◆ **Assignment**:
Print, exactly as they appear in the listing below, the lines from the line with "grey cylinder: 2 -> 1" to the line with "purple screwdriver: 1 -> 3", with both end lines kept.

◆ **Input material**:
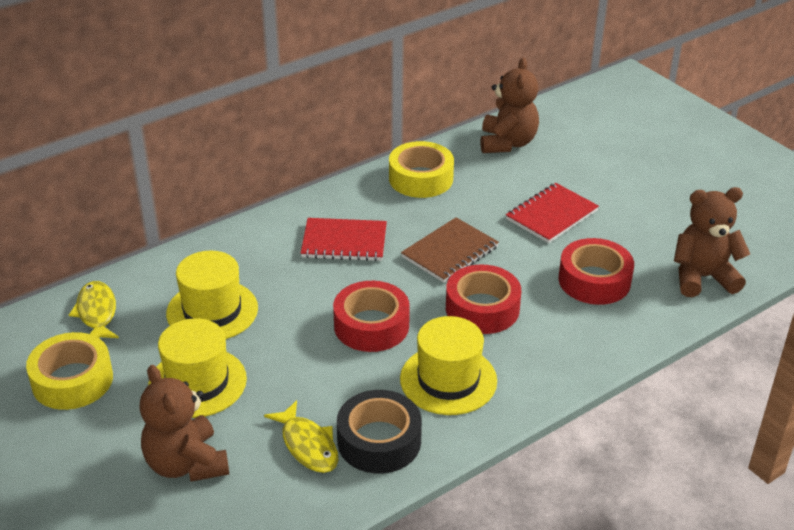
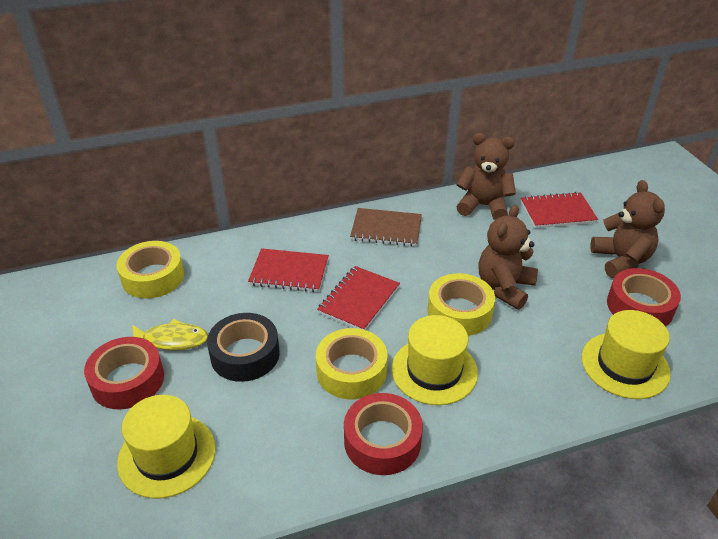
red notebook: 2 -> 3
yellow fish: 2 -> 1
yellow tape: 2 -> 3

* * *

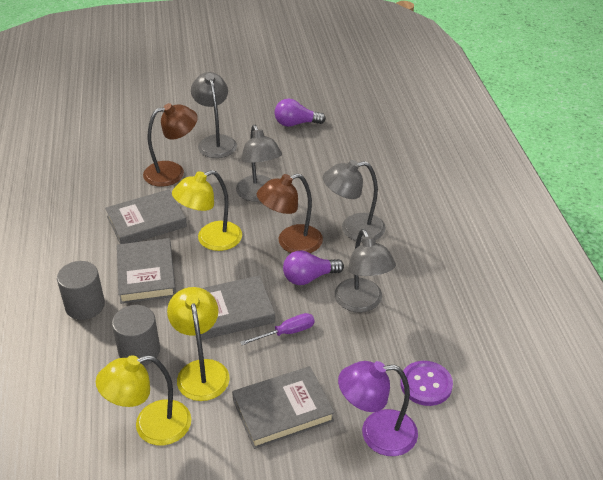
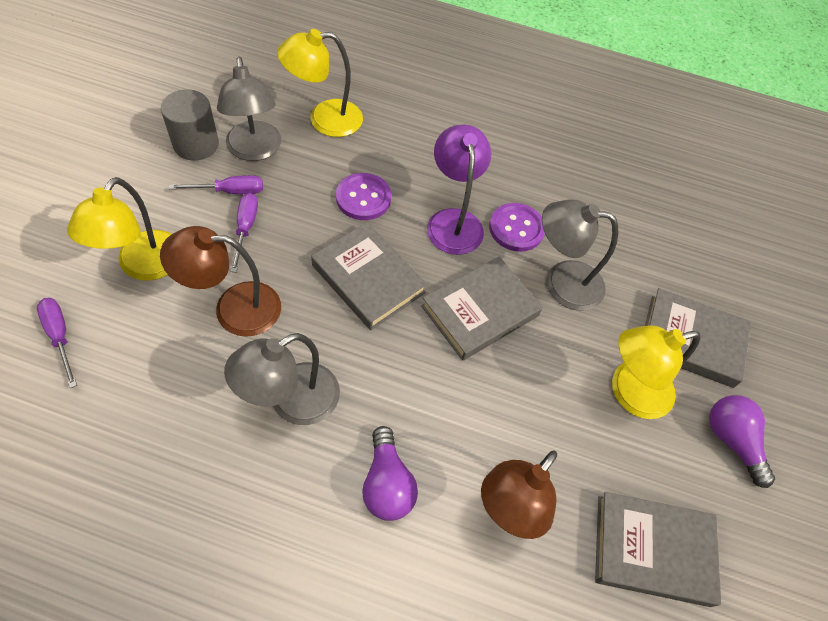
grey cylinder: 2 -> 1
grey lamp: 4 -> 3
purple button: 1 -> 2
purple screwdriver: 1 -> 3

--

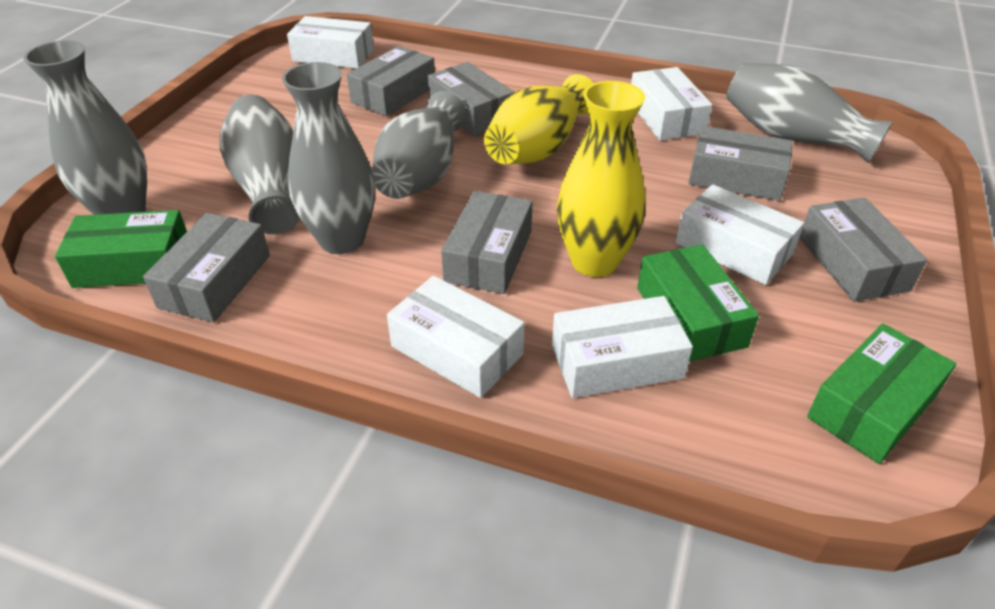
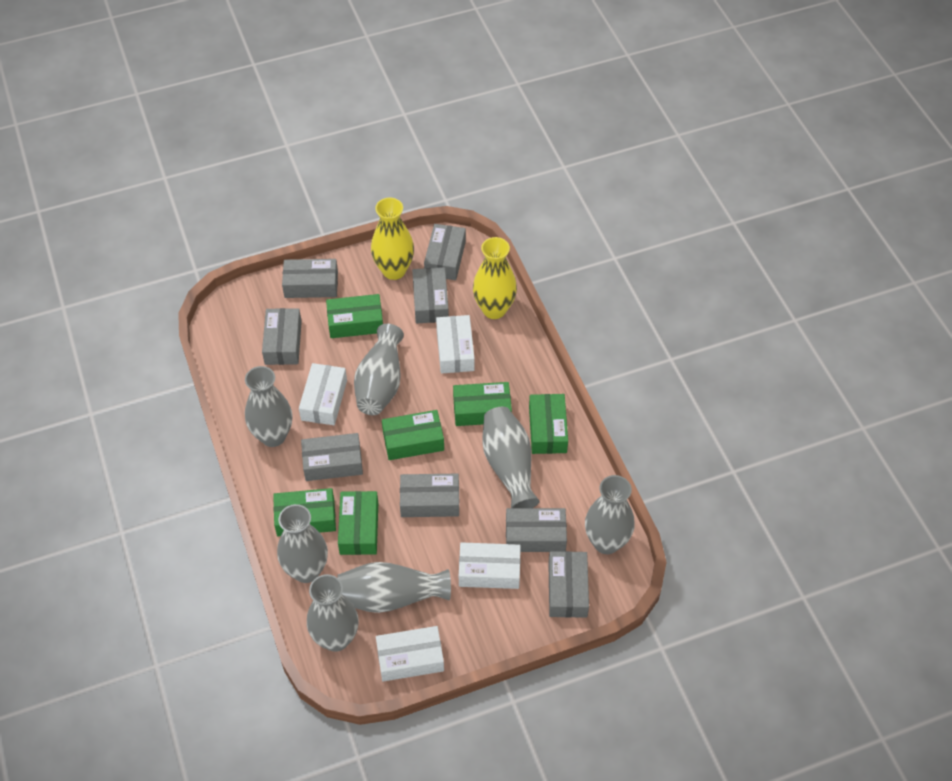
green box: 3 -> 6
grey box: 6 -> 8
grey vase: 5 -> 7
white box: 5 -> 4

◆ **Response area**:
grey cylinder: 2 -> 1
grey lamp: 4 -> 3
purple button: 1 -> 2
purple screwdriver: 1 -> 3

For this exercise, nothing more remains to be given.